§ Task brief
Below is a listing from which only part is wanted; return exactly the lines from the one with "new: pion/rouge (no. 1 from left)" up to and including the one with "old: toupie/marron (no. 2 from left)".

-- Opening Marker --

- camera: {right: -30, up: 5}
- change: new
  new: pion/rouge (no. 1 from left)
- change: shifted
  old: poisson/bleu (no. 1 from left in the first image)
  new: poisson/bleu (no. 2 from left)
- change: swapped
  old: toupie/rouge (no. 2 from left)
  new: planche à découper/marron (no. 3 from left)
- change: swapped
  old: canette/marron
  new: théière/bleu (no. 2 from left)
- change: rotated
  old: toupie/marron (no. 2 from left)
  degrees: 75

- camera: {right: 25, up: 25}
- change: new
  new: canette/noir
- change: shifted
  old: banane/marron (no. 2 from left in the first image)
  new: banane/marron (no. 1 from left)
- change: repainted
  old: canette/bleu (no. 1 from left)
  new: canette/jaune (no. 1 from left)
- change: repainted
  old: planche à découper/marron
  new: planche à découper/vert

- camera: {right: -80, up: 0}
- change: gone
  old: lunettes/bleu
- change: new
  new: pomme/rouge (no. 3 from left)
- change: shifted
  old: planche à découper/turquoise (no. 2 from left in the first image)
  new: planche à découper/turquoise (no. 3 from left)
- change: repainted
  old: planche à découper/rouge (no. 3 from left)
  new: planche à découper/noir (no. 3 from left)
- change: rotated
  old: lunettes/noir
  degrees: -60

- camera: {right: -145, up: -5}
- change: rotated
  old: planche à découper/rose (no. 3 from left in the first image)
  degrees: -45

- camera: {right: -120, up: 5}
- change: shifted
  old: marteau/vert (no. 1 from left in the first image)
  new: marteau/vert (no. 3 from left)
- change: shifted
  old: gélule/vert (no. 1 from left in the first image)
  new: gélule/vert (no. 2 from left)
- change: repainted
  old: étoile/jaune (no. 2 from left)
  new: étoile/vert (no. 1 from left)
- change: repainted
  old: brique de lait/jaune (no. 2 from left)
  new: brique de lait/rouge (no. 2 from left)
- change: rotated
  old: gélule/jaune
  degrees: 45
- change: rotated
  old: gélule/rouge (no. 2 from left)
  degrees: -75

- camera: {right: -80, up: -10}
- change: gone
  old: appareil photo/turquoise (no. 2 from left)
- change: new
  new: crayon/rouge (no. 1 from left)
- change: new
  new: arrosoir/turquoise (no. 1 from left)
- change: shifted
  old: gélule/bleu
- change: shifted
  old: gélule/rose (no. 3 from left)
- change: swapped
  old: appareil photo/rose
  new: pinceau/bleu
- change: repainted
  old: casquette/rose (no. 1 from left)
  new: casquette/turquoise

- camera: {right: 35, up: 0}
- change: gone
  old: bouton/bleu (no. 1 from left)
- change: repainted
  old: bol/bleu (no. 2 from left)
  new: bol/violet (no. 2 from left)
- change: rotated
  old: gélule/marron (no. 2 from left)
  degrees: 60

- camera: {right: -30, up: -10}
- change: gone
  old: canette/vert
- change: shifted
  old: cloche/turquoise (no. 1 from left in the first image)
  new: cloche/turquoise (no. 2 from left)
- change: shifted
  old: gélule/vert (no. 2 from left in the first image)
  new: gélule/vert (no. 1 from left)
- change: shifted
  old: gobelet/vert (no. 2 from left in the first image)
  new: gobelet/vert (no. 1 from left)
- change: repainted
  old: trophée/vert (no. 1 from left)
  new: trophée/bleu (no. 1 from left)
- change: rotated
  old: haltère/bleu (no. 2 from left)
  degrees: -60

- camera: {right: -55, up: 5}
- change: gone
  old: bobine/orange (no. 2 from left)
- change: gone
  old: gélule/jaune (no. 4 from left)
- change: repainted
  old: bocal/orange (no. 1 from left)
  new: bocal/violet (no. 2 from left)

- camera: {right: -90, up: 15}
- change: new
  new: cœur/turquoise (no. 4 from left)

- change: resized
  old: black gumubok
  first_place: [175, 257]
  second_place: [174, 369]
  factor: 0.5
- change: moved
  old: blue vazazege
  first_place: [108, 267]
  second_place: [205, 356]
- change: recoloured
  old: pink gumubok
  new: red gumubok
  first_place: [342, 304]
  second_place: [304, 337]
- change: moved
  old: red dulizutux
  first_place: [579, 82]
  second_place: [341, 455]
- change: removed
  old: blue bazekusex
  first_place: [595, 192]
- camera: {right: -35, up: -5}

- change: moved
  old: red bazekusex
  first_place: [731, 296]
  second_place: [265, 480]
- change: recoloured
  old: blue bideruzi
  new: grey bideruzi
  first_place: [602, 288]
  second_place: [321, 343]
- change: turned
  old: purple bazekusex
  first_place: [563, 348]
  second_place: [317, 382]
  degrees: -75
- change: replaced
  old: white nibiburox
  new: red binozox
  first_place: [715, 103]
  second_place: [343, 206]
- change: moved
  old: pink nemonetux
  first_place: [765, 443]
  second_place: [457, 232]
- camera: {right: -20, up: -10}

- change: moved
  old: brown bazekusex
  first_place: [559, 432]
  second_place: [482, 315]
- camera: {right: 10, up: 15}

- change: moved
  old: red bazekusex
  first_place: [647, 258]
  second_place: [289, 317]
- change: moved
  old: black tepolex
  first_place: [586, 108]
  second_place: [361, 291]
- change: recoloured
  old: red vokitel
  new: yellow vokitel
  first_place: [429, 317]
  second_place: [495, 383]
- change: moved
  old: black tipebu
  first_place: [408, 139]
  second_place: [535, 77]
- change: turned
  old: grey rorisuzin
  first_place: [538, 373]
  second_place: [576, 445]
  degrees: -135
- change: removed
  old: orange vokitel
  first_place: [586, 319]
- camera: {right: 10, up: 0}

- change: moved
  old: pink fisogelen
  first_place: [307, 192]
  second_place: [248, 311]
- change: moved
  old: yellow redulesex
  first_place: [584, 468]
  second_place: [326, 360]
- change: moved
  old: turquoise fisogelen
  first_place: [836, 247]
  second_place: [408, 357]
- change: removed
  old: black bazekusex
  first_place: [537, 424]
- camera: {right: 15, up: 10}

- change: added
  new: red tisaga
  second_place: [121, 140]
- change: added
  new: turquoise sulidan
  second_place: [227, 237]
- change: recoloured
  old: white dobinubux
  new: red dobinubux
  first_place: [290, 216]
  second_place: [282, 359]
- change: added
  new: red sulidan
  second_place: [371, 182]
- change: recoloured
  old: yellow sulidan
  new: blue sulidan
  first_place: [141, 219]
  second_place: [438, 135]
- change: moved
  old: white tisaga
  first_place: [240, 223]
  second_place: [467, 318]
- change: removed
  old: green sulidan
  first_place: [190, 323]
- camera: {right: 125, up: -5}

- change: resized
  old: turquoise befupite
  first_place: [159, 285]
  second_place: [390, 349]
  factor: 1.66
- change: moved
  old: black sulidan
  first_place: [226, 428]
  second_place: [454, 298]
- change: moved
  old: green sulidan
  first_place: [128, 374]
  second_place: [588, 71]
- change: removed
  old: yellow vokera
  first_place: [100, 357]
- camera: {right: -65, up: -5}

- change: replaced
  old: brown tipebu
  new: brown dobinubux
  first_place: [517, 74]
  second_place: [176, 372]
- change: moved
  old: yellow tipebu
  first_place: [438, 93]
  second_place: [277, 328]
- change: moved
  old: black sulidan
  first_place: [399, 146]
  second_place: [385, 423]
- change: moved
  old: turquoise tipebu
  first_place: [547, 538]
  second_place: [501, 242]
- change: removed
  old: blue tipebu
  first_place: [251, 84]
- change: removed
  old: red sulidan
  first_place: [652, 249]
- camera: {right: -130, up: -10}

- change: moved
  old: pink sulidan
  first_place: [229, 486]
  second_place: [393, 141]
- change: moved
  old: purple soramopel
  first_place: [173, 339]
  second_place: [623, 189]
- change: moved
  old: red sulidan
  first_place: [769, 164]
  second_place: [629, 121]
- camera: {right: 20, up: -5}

-- Closing Marker --

§ Problem solution
  new: pion/rouge (no. 1 from left)
- change: shifted
  old: poisson/bleu (no. 1 from left in the first image)
  new: poisson/bleu (no. 2 from left)
- change: swapped
  old: toupie/rouge (no. 2 from left)
  new: planche à découper/marron (no. 3 from left)
- change: swapped
  old: canette/marron
  new: théière/bleu (no. 2 from left)
- change: rotated
  old: toupie/marron (no. 2 from left)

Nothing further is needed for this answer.